Entries shown:
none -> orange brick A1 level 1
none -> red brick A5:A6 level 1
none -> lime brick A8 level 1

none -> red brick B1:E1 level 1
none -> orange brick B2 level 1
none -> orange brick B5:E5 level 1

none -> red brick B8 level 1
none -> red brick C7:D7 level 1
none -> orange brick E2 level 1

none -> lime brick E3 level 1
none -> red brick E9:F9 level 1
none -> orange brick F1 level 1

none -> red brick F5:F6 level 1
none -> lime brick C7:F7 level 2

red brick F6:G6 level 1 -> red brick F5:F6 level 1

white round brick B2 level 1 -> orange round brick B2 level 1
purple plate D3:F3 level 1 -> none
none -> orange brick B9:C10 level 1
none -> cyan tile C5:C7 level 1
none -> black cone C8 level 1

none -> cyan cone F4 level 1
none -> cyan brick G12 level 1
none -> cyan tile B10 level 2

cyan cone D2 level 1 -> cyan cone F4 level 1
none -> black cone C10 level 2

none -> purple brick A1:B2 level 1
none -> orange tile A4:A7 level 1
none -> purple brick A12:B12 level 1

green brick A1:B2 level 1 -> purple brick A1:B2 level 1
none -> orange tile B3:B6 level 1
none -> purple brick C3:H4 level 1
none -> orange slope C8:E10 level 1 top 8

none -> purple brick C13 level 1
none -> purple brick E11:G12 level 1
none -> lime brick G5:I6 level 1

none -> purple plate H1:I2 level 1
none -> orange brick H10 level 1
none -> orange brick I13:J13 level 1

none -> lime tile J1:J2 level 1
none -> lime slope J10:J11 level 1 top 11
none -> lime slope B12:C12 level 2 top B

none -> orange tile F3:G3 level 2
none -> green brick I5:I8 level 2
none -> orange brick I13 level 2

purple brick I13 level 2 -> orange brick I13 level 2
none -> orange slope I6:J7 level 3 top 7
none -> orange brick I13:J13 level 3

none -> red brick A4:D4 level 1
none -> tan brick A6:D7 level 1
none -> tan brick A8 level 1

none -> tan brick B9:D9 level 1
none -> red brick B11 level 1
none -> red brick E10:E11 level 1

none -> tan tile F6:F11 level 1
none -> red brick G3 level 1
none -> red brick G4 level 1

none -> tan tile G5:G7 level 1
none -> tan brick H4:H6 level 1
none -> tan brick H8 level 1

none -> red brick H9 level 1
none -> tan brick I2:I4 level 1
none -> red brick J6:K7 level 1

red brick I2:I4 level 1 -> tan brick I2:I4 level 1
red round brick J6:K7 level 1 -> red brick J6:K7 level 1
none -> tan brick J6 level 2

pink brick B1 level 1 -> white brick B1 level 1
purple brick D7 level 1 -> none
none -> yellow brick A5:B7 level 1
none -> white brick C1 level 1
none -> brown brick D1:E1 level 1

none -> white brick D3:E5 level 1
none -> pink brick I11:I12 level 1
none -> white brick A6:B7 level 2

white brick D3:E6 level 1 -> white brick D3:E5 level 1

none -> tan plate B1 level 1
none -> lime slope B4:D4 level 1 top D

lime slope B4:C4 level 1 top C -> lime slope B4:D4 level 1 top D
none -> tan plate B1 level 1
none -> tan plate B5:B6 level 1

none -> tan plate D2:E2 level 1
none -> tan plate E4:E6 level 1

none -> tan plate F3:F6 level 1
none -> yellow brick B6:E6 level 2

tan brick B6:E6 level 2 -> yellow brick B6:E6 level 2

Work instruction: What you return must match the records above exactly, line for line.

Your solution:
none -> orange brick A1 level 1
none -> red brick A5:A6 level 1
none -> lime brick A8 level 1

none -> red brick B1:E1 level 1
none -> orange brick B2 level 1
none -> orange brick B5:E5 level 1

none -> red brick B8 level 1
none -> red brick C7:D7 level 1
none -> orange brick E2 level 1

none -> lime brick E3 level 1
none -> red brick E9:F9 level 1
none -> orange brick F1 level 1

none -> red brick F5:F6 level 1
none -> lime brick C7:F7 level 2

red brick F6:G6 level 1 -> red brick F5:F6 level 1

white round brick B2 level 1 -> orange round brick B2 level 1
purple plate D3:F3 level 1 -> none
none -> orange brick B9:C10 level 1
none -> cyan tile C5:C7 level 1
none -> black cone C8 level 1

none -> cyan cone F4 level 1
none -> cyan brick G12 level 1
none -> cyan tile B10 level 2

cyan cone D2 level 1 -> cyan cone F4 level 1
none -> black cone C10 level 2

none -> purple brick A1:B2 level 1
none -> orange tile A4:A7 level 1
none -> purple brick A12:B12 level 1

green brick A1:B2 level 1 -> purple brick A1:B2 level 1
none -> orange tile B3:B6 level 1
none -> purple brick C3:H4 level 1
none -> orange slope C8:E10 level 1 top 8

none -> purple brick C13 level 1
none -> purple brick E11:G12 level 1
none -> lime brick G5:I6 level 1

none -> purple plate H1:I2 level 1
none -> orange brick H10 level 1
none -> orange brick I13:J13 level 1

none -> lime tile J1:J2 level 1
none -> lime slope J10:J11 level 1 top 11
none -> lime slope B12:C12 level 2 top B

none -> orange tile F3:G3 level 2
none -> green brick I5:I8 level 2
none -> orange brick I13 level 2

purple brick I13 level 2 -> orange brick I13 level 2
none -> orange slope I6:J7 level 3 top 7
none -> orange brick I13:J13 level 3

none -> red brick A4:D4 level 1
none -> tan brick A6:D7 level 1
none -> tan brick A8 level 1

none -> tan brick B9:D9 level 1
none -> red brick B11 level 1
none -> red brick E10:E11 level 1

none -> tan tile F6:F11 level 1
none -> red brick G3 level 1
none -> red brick G4 level 1

none -> tan tile G5:G7 level 1
none -> tan brick H4:H6 level 1
none -> tan brick H8 level 1

none -> red brick H9 level 1
none -> tan brick I2:I4 level 1
none -> red brick J6:K7 level 1

red brick I2:I4 level 1 -> tan brick I2:I4 level 1
red round brick J6:K7 level 1 -> red brick J6:K7 level 1
none -> tan brick J6 level 2

pink brick B1 level 1 -> white brick B1 level 1
purple brick D7 level 1 -> none
none -> yellow brick A5:B7 level 1
none -> white brick C1 level 1
none -> brown brick D1:E1 level 1

none -> white brick D3:E5 level 1
none -> pink brick I11:I12 level 1
none -> white brick A6:B7 level 2

white brick D3:E6 level 1 -> white brick D3:E5 level 1

none -> tan plate B1 level 1
none -> lime slope B4:D4 level 1 top D

lime slope B4:C4 level 1 top C -> lime slope B4:D4 level 1 top D
none -> tan plate B1 level 1
none -> tan plate B5:B6 level 1

none -> tan plate D2:E2 level 1
none -> tan plate E4:E6 level 1

none -> tan plate F3:F6 level 1
none -> yellow brick B6:E6 level 2

tan brick B6:E6 level 2 -> yellow brick B6:E6 level 2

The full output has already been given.